### How to complete this task
Locate the line that contains "orange ellipse: (1552, 762)" in the entries below, then repeat it and every following line through the line that contains "orange star: (59, 34) -> (128, 20), moved", exactly, and no others.

### Exercise input
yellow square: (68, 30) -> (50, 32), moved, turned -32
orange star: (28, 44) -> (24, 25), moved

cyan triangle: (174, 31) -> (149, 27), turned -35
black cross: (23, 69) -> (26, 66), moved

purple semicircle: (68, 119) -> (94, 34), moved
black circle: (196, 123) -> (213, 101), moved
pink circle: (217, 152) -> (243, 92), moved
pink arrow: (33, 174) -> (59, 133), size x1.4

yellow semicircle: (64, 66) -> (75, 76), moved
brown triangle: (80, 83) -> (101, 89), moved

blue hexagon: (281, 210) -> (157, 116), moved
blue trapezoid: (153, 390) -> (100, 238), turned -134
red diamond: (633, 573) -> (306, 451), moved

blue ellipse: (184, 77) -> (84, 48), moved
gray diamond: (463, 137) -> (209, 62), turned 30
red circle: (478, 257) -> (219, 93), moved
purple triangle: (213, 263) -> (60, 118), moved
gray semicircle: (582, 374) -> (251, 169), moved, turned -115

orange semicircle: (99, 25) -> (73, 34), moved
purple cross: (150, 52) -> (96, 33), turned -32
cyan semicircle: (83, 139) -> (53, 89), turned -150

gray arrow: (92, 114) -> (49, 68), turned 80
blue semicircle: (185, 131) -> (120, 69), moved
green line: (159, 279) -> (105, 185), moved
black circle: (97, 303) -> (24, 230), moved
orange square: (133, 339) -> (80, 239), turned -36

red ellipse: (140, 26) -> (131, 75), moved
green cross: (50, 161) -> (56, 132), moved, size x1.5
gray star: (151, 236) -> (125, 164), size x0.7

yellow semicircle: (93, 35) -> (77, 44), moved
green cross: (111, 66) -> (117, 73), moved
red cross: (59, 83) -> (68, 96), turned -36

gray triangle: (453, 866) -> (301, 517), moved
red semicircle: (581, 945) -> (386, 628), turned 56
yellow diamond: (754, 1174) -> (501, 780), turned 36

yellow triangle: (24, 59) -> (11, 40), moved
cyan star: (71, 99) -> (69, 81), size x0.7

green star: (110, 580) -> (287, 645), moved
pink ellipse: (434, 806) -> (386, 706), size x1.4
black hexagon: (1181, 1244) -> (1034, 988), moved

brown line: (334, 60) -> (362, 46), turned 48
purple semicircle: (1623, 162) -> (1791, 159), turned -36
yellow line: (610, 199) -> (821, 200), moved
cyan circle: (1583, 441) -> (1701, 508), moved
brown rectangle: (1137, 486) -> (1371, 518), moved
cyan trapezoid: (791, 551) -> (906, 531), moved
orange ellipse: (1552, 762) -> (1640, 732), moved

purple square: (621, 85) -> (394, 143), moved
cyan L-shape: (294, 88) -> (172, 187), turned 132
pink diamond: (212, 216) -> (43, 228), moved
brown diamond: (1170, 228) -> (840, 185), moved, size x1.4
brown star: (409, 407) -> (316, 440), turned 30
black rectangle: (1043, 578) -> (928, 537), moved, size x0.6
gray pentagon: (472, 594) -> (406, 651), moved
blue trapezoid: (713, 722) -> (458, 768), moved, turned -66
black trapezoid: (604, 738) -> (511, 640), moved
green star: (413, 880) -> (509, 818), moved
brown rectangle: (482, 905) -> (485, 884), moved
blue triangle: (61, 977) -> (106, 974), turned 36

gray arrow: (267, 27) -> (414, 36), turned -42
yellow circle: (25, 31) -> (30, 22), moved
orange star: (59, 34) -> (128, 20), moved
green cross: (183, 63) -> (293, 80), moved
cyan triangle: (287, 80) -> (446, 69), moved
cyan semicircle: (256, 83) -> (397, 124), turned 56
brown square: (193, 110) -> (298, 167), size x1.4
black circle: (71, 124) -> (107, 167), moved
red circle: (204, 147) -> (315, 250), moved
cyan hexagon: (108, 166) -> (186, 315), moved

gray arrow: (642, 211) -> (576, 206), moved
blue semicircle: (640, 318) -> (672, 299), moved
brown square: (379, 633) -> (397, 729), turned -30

### Problem solution
orange ellipse: (1552, 762) -> (1640, 732), moved

purple square: (621, 85) -> (394, 143), moved
cyan L-shape: (294, 88) -> (172, 187), turned 132
pink diamond: (212, 216) -> (43, 228), moved
brown diamond: (1170, 228) -> (840, 185), moved, size x1.4
brown star: (409, 407) -> (316, 440), turned 30
black rectangle: (1043, 578) -> (928, 537), moved, size x0.6
gray pentagon: (472, 594) -> (406, 651), moved
blue trapezoid: (713, 722) -> (458, 768), moved, turned -66
black trapezoid: (604, 738) -> (511, 640), moved
green star: (413, 880) -> (509, 818), moved
brown rectangle: (482, 905) -> (485, 884), moved
blue triangle: (61, 977) -> (106, 974), turned 36

gray arrow: (267, 27) -> (414, 36), turned -42
yellow circle: (25, 31) -> (30, 22), moved
orange star: (59, 34) -> (128, 20), moved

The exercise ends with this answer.